BEGIN

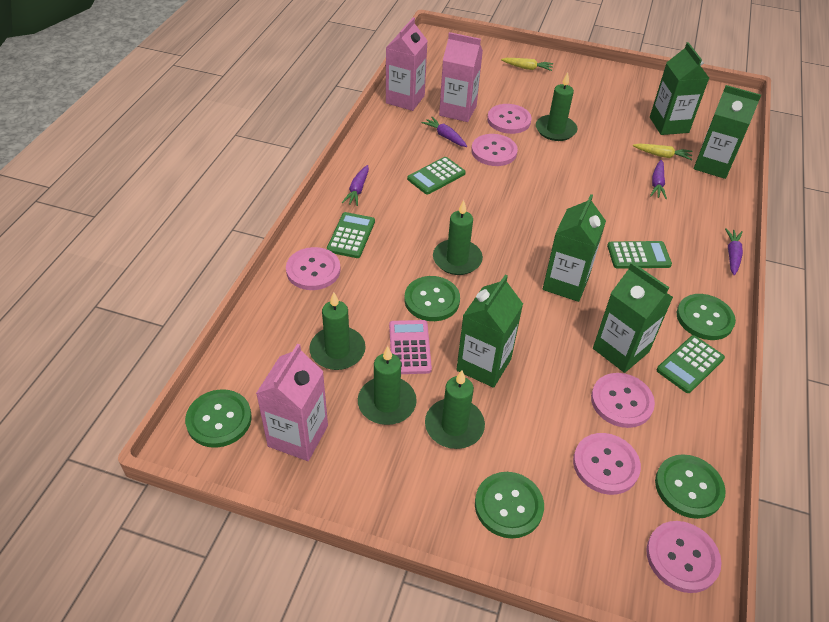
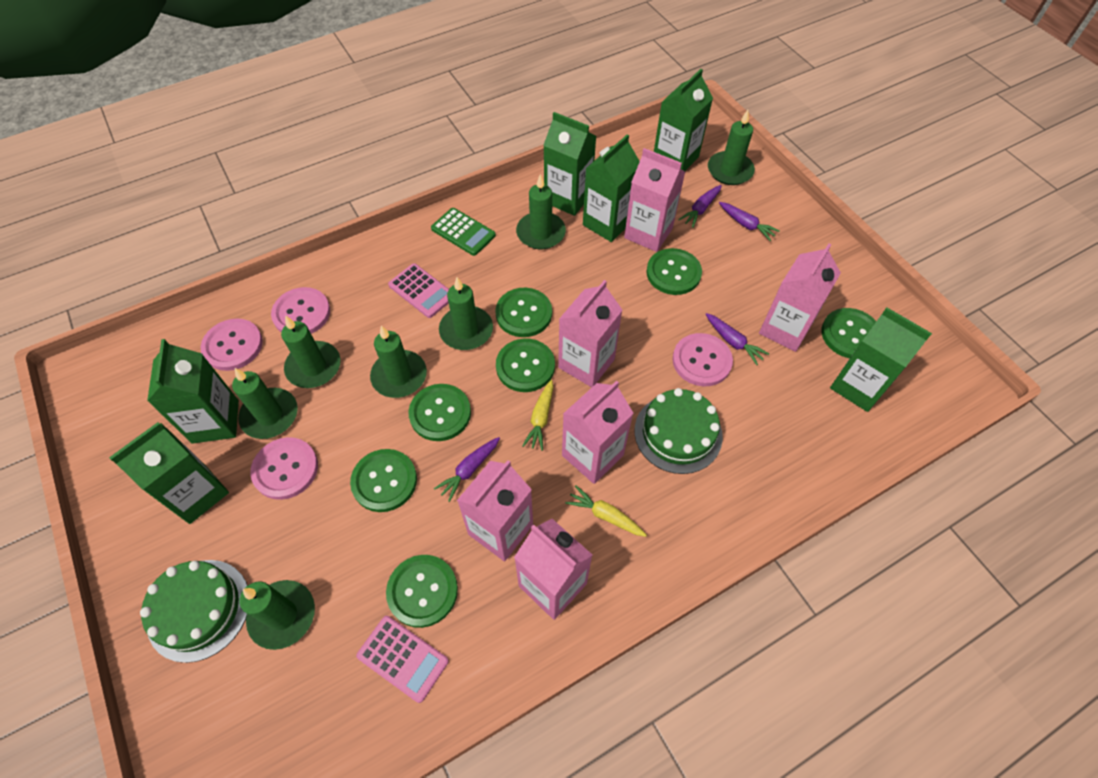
green button: 5 -> 7
green cake: 0 -> 2
green calculator: 4 -> 1
green candle: 5 -> 7
green carton: 5 -> 6
pink button: 6 -> 4
pink calculator: 1 -> 2
pink carton: 3 -> 6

END

Activity:
An exact, picture-free copy of the listing above is the goal; write it out now.

Output for this task:
green button: 5 -> 7
green cake: 0 -> 2
green calculator: 4 -> 1
green candle: 5 -> 7
green carton: 5 -> 6
pink button: 6 -> 4
pink calculator: 1 -> 2
pink carton: 3 -> 6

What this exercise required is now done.